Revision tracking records
- - - -

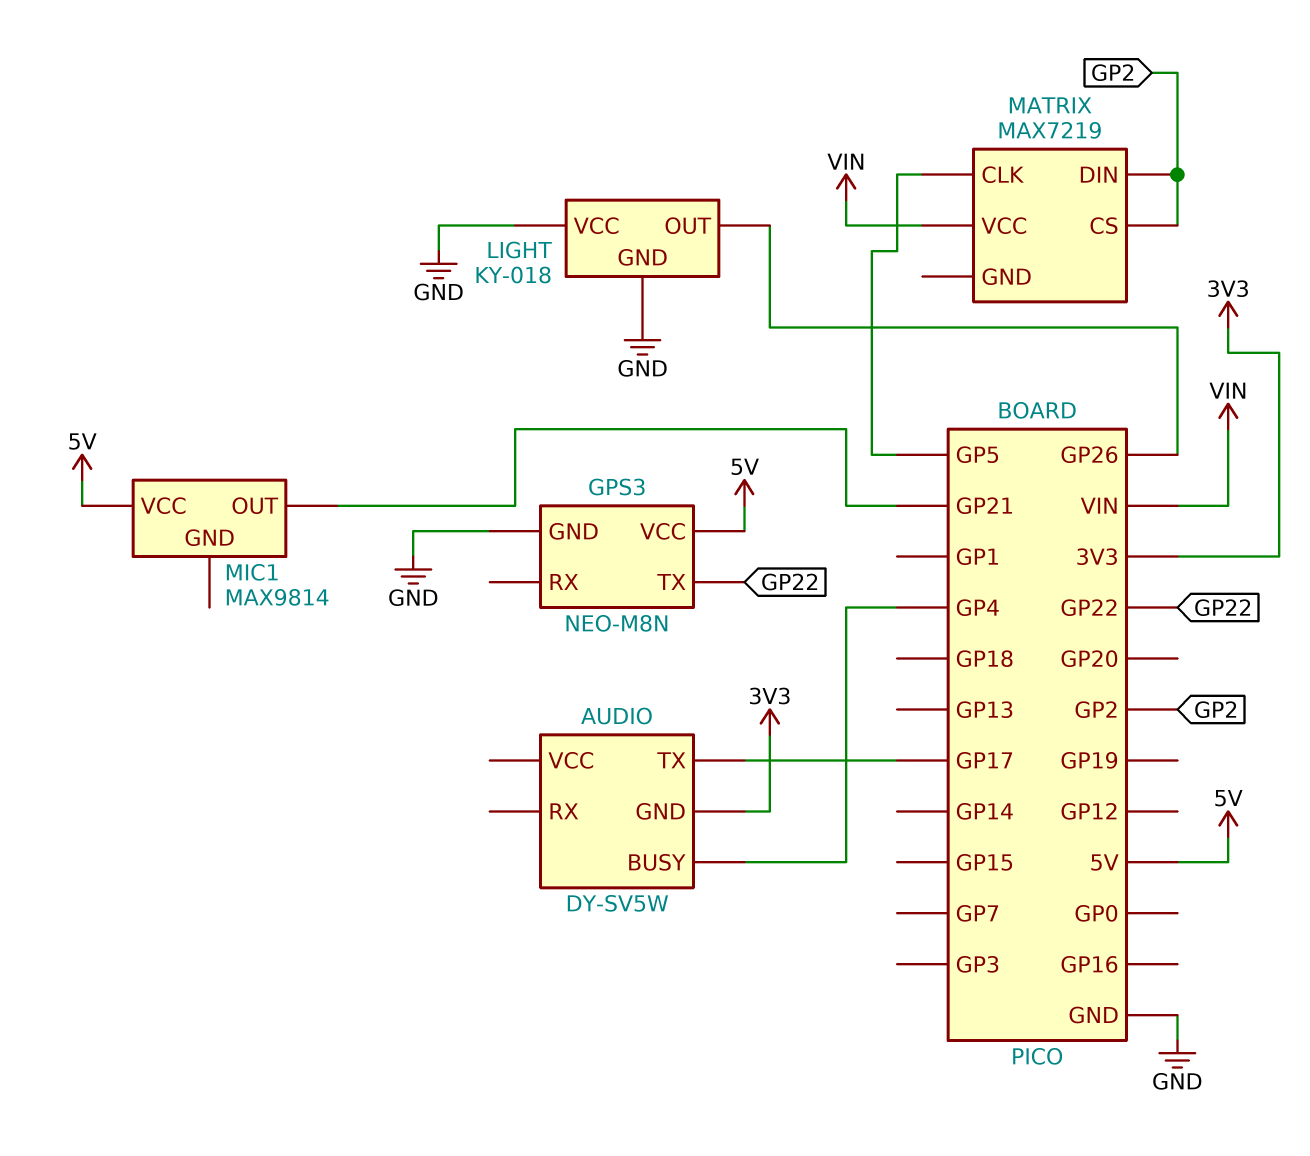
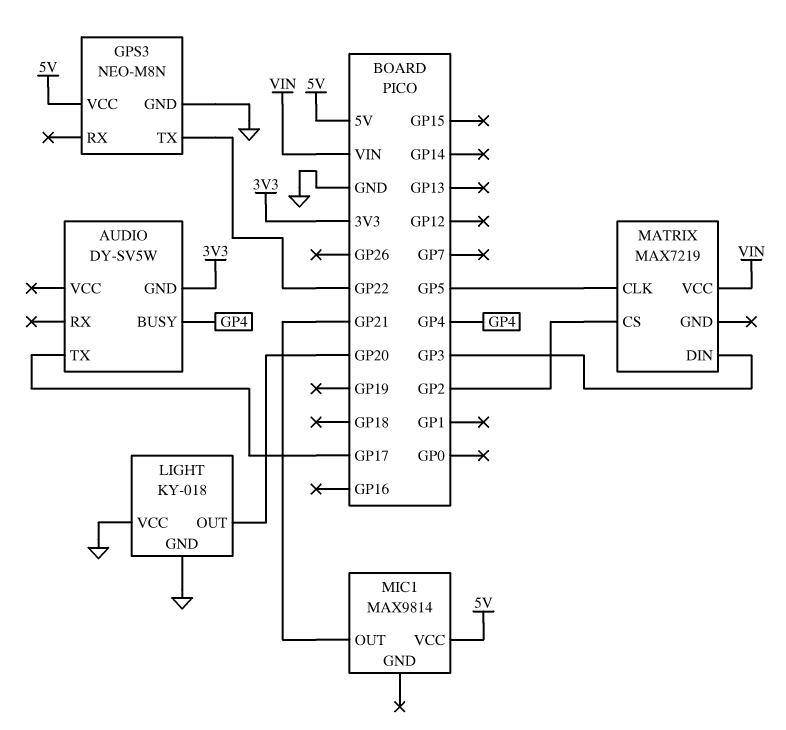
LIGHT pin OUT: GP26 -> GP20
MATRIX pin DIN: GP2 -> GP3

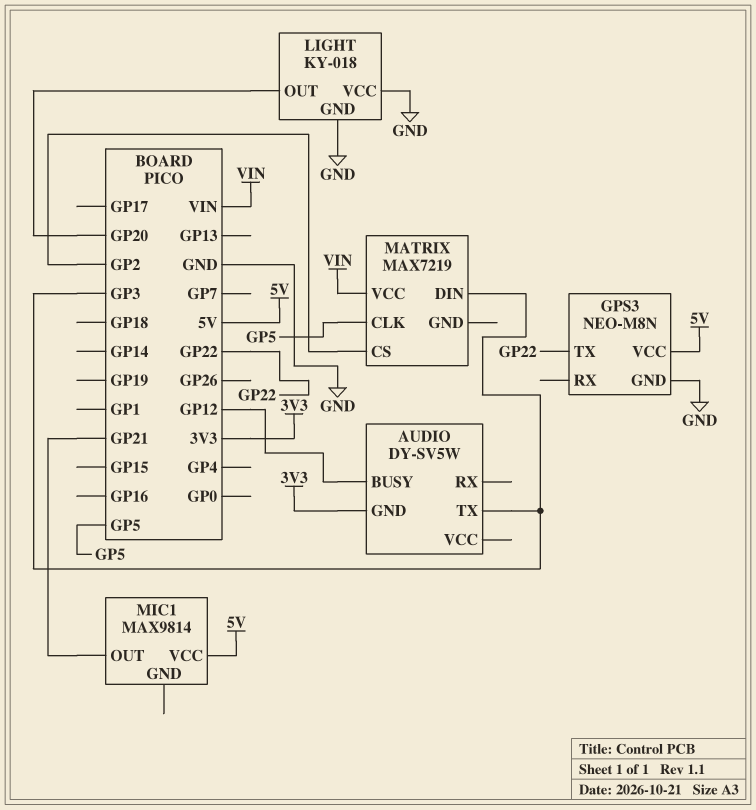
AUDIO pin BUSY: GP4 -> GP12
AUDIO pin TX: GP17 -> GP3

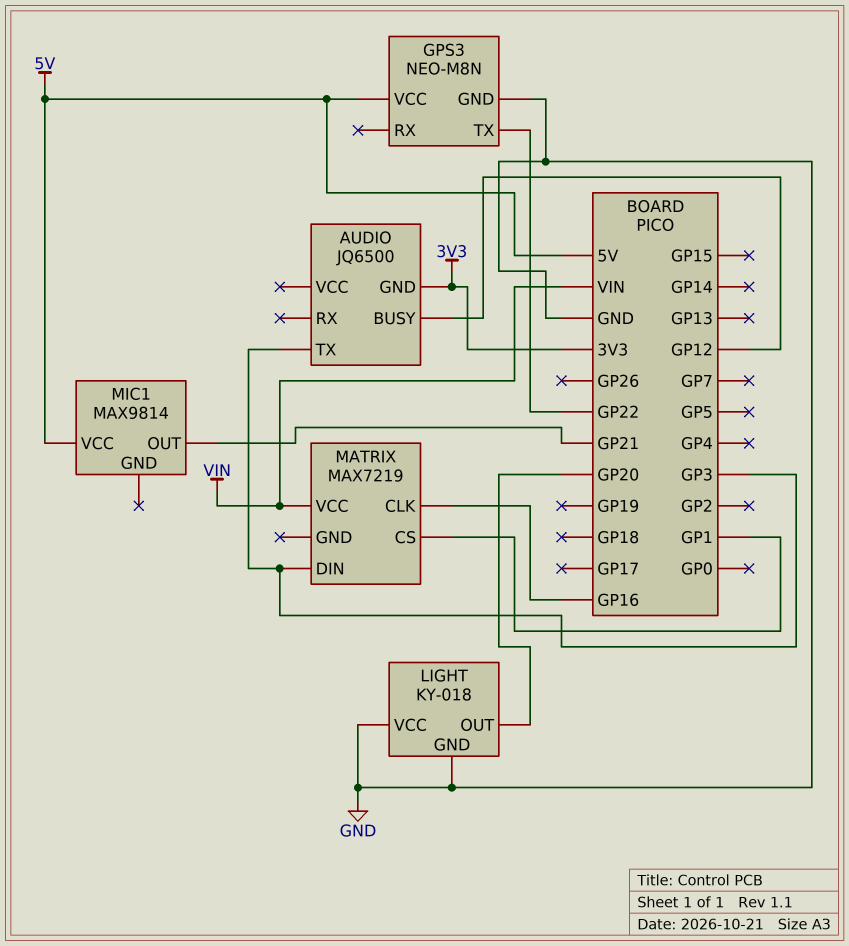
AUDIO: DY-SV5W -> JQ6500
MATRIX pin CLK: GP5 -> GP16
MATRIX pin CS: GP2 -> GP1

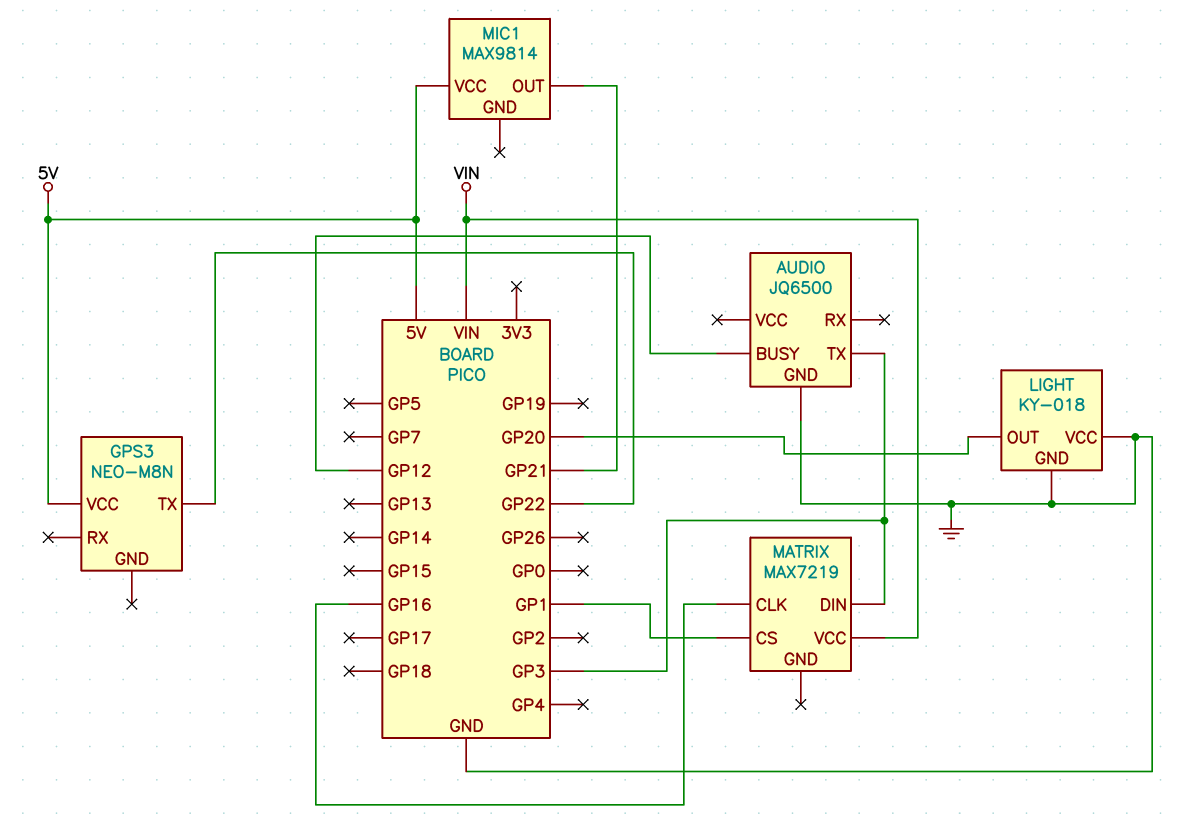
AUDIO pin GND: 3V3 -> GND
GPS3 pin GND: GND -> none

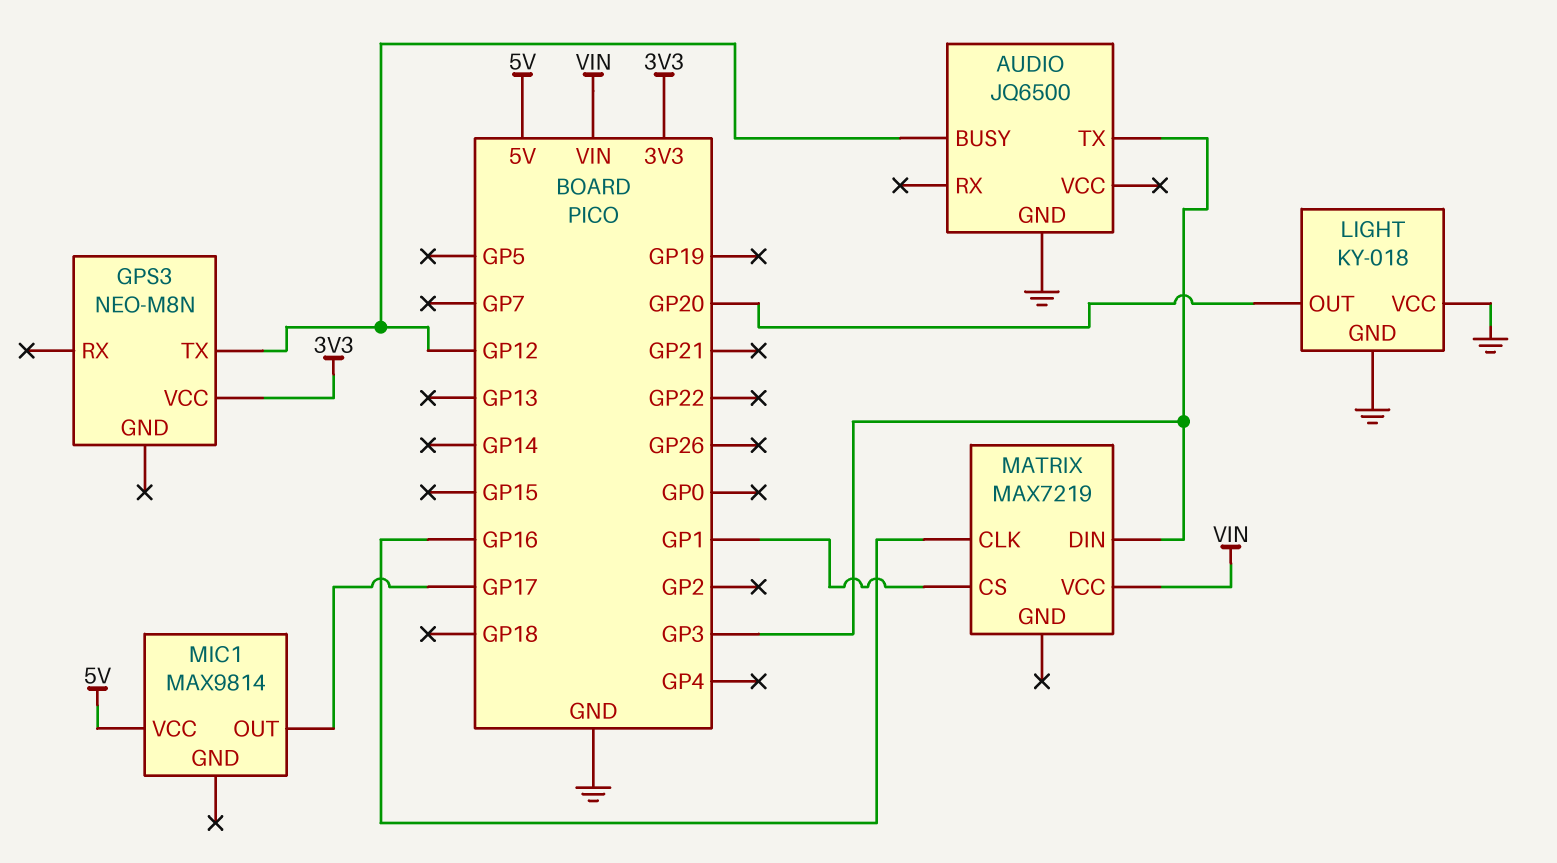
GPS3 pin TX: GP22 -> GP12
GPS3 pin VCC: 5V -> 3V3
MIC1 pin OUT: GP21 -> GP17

- - - -

• [Task goal]: Please restate the data word for word, leaving out any picture it holds.

• [Output]:
LIGHT pin OUT: GP26 -> GP20
MATRIX pin DIN: GP2 -> GP3

AUDIO pin BUSY: GP4 -> GP12
AUDIO pin TX: GP17 -> GP3

AUDIO: DY-SV5W -> JQ6500
MATRIX pin CLK: GP5 -> GP16
MATRIX pin CS: GP2 -> GP1

AUDIO pin GND: 3V3 -> GND
GPS3 pin GND: GND -> none

GPS3 pin TX: GP22 -> GP12
GPS3 pin VCC: 5V -> 3V3
MIC1 pin OUT: GP21 -> GP17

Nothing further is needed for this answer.